TASK GOAL => Write the stretch of the records from the line containing "gray ellipse: rotated" through the end of the records, both included, as a JSON list of strings with one string per line and no blank lines. Leave the pictures out of your answer.

MATERIAL =>

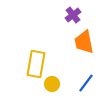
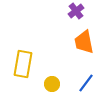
purple cross: moved 3 px right, 4 px up
yellow rectangle: moved 13 px left
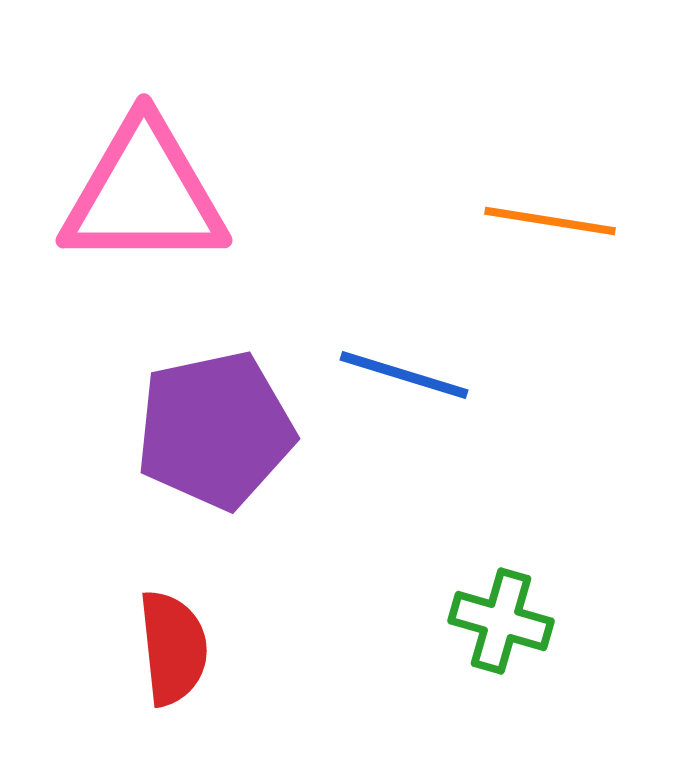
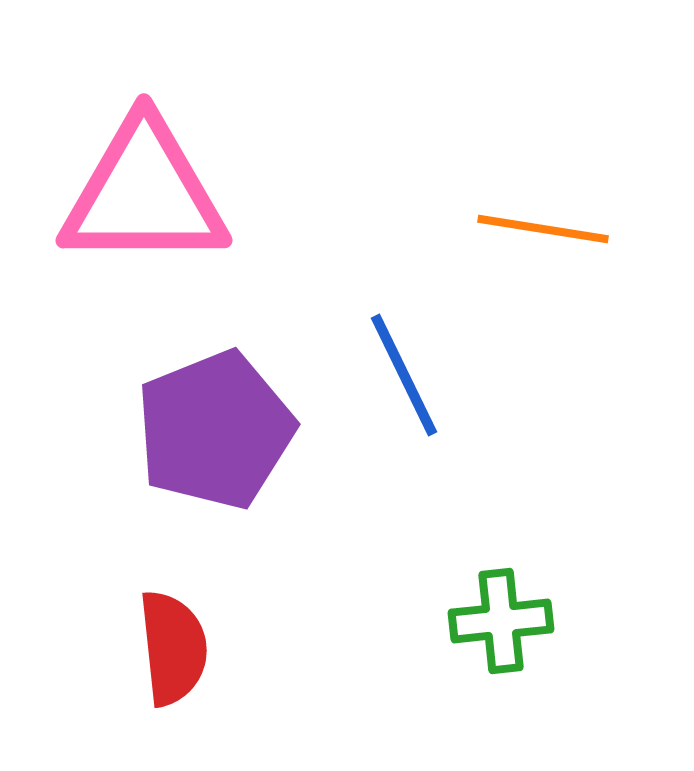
orange line: moved 7 px left, 8 px down
blue line: rotated 47 degrees clockwise
purple pentagon: rotated 10 degrees counterclockwise
green cross: rotated 22 degrees counterclockwise
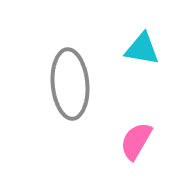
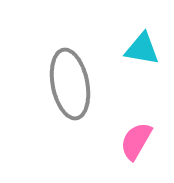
gray ellipse: rotated 6 degrees counterclockwise
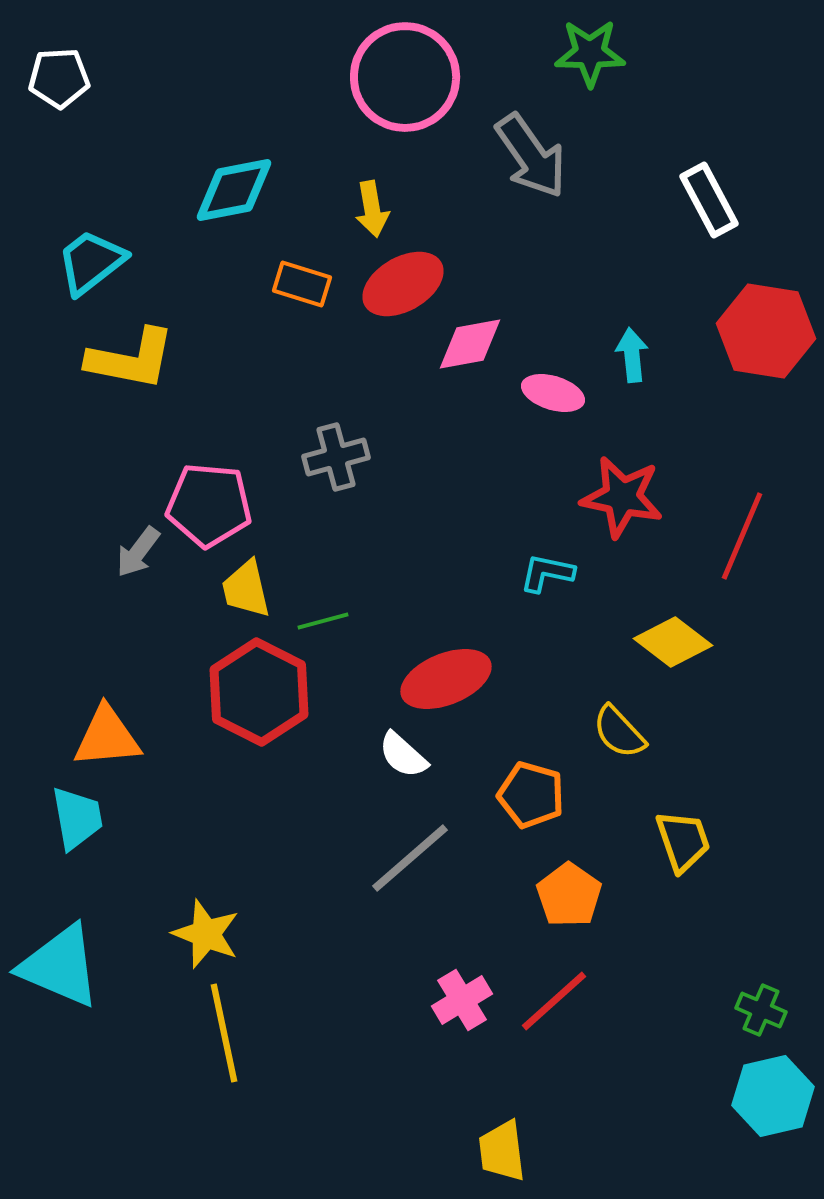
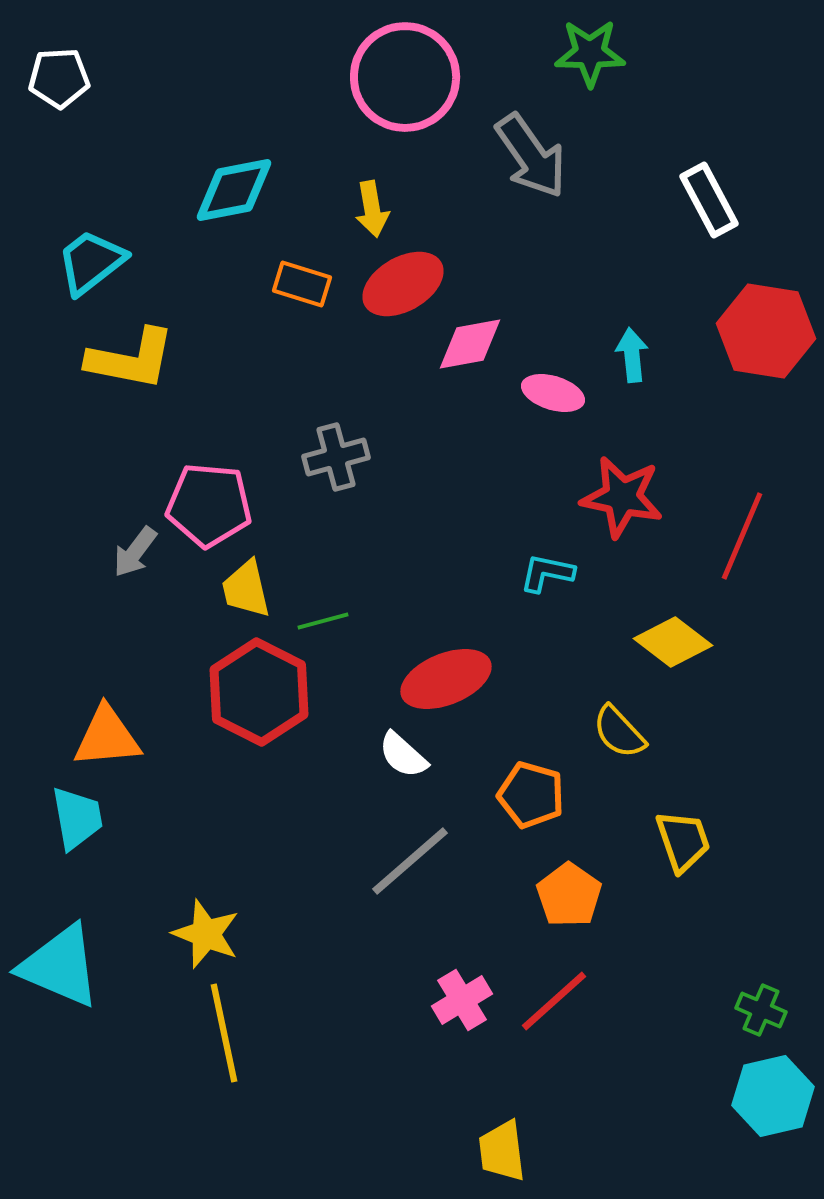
gray arrow at (138, 552): moved 3 px left
gray line at (410, 858): moved 3 px down
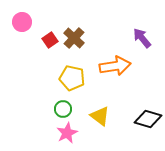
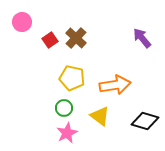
brown cross: moved 2 px right
orange arrow: moved 19 px down
green circle: moved 1 px right, 1 px up
black diamond: moved 3 px left, 2 px down
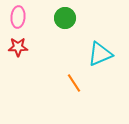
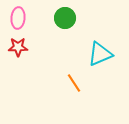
pink ellipse: moved 1 px down
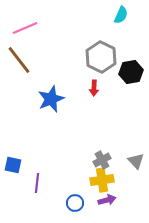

IN RESPONSE =>
[
  "gray ellipse: rotated 6 degrees counterclockwise",
  "gray arrow at (138, 552): moved 3 px left",
  "gray line at (410, 858): moved 3 px down",
  "brown cross: moved 2 px right",
  "orange arrow: moved 19 px down",
  "green circle: moved 1 px right, 1 px up",
  "black diamond: moved 3 px left, 2 px down",
  "pink ellipse: moved 1 px down"
]